*** Data extract Section Begins ***

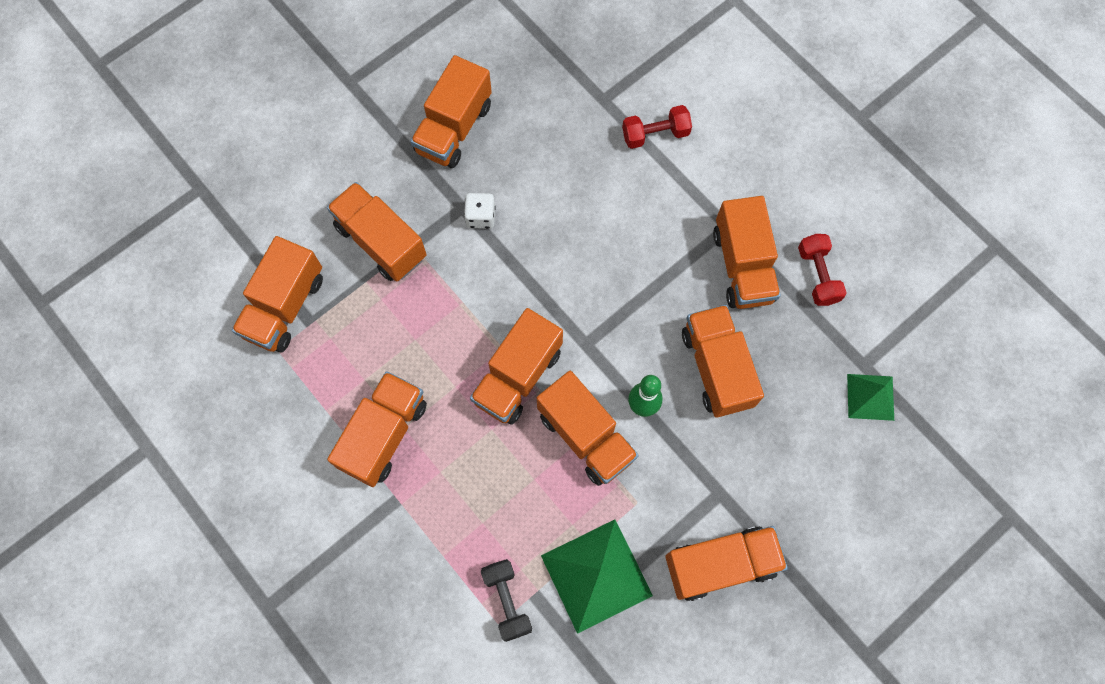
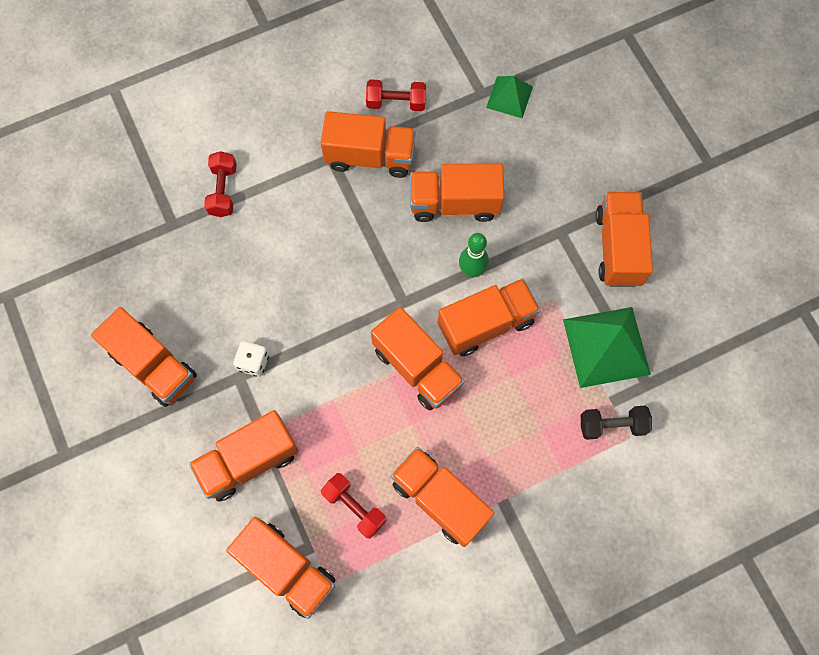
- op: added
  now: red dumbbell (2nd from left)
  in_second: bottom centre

*** Data extract Section Ends ***

§ Instructions to follow
Down to the final line, restate the material above word for word, but omit its pictures.

§ Exercise response
- op: added
  now: red dumbbell (2nd from left)
  in_second: bottom centre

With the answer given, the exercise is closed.